» **BRIEF**
Only the pictures should be dropped; copy the rest of the entries exactly.

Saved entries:
◆ ◆ ◆ ◆
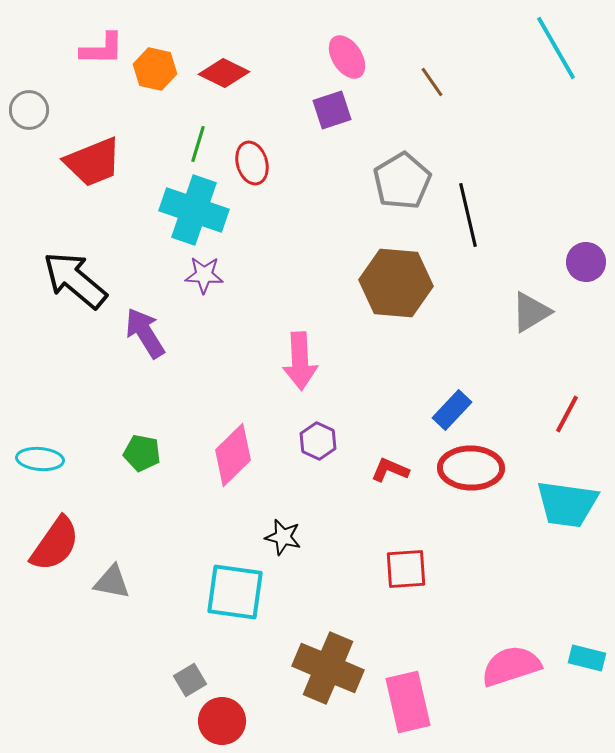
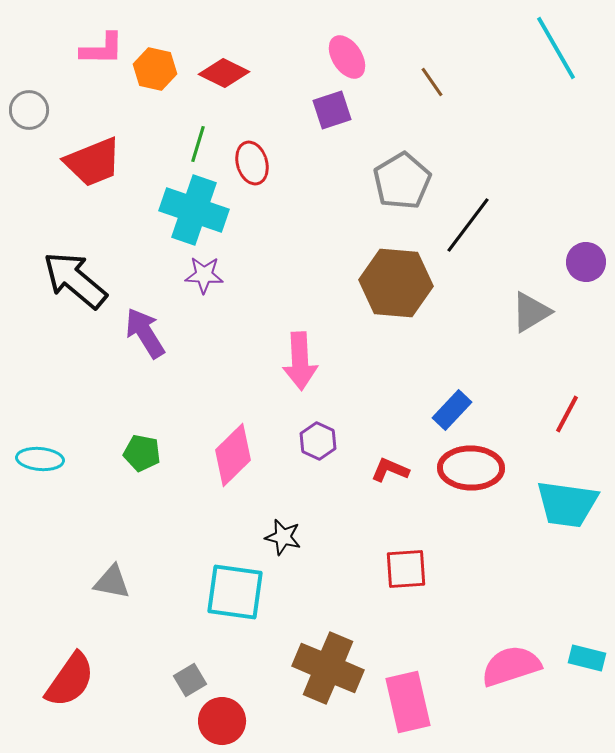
black line at (468, 215): moved 10 px down; rotated 50 degrees clockwise
red semicircle at (55, 544): moved 15 px right, 136 px down
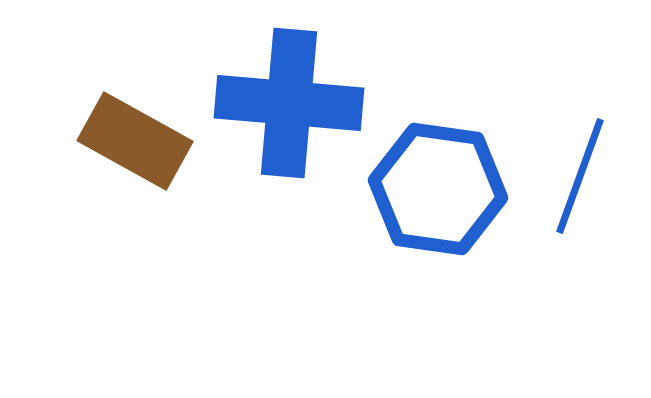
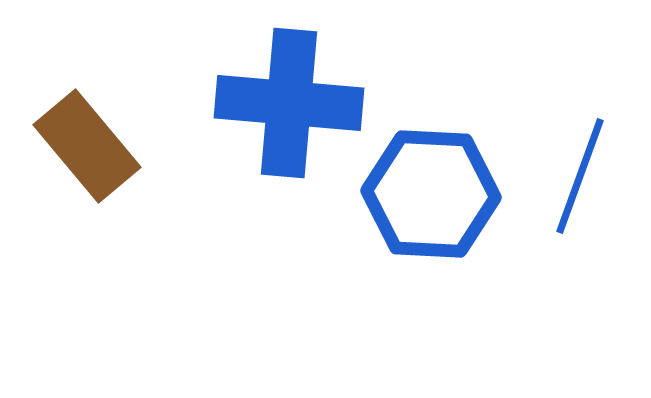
brown rectangle: moved 48 px left, 5 px down; rotated 21 degrees clockwise
blue hexagon: moved 7 px left, 5 px down; rotated 5 degrees counterclockwise
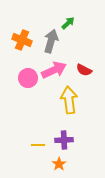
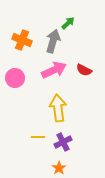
gray arrow: moved 2 px right
pink circle: moved 13 px left
yellow arrow: moved 11 px left, 8 px down
purple cross: moved 1 px left, 2 px down; rotated 24 degrees counterclockwise
yellow line: moved 8 px up
orange star: moved 4 px down
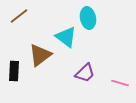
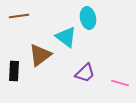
brown line: rotated 30 degrees clockwise
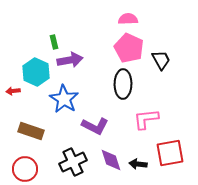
◆ ◆ ◆ ◆
» **ANSWER BELOW**
black line at (468, 215): moved 10 px down; rotated 50 degrees clockwise
red semicircle at (55, 544): moved 15 px right, 136 px down
brown rectangle: moved 48 px left, 5 px down; rotated 21 degrees clockwise
blue hexagon: moved 7 px left, 5 px down; rotated 5 degrees counterclockwise
gray arrow: moved 2 px right
pink circle: moved 13 px left
yellow arrow: moved 11 px left, 8 px down
purple cross: moved 1 px left, 2 px down; rotated 24 degrees counterclockwise
yellow line: moved 8 px up
orange star: moved 4 px down
brown line: rotated 30 degrees clockwise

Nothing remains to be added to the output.